*What is required*. Copy out every line of the material below word for word, leaving the pictures out of your answer.

Saved entries:
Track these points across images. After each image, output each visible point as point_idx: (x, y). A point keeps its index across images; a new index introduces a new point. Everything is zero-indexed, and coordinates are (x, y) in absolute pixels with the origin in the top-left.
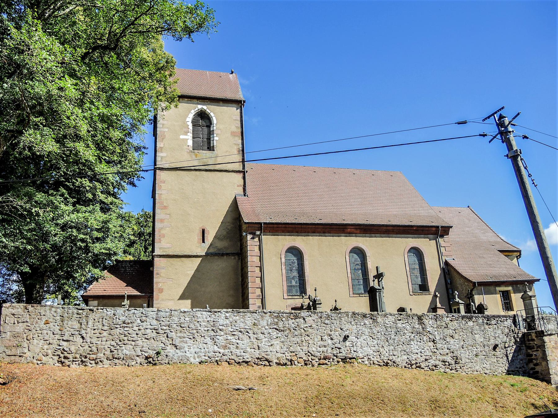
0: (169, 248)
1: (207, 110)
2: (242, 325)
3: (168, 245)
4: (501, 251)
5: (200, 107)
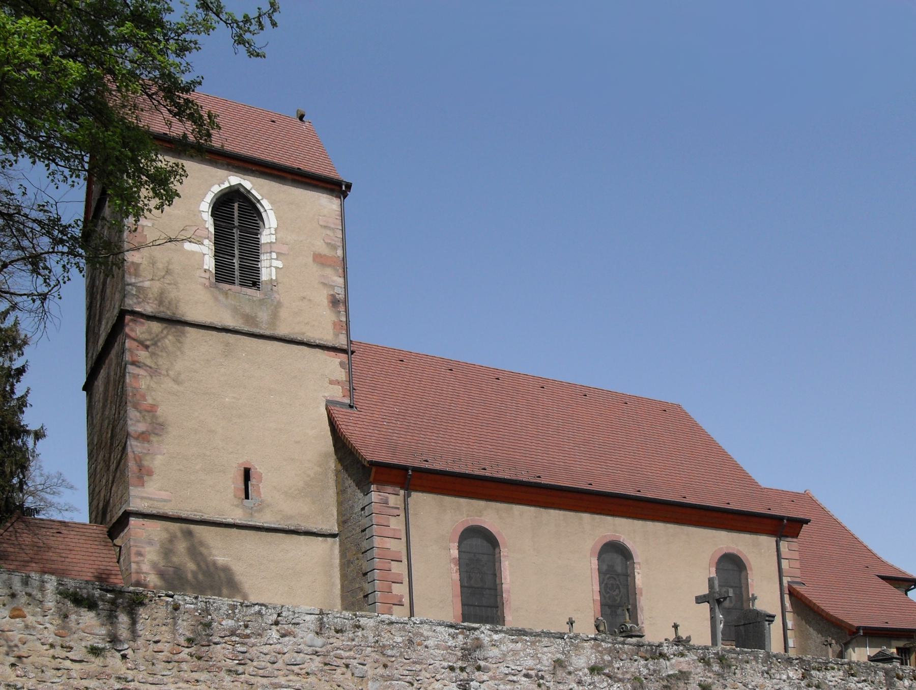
0: (165, 501)
1: (253, 192)
2: (530, 662)
3: (164, 495)
4: (879, 576)
5: (234, 180)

*Response to the task*.
Track these points across images. After each image, output each visible point as point_idx: (x, y). A point keeps its index across images; a new index introduces a new point. Everything is zero-indexed, and coordinates are (x, y) in absolute pixels with the origin in the top-left.
0: (169, 248)
1: (207, 110)
2: (242, 325)
3: (168, 245)
4: (501, 251)
5: (200, 107)
0: (165, 501)
1: (253, 192)
2: (530, 662)
3: (164, 495)
4: (879, 576)
5: (234, 180)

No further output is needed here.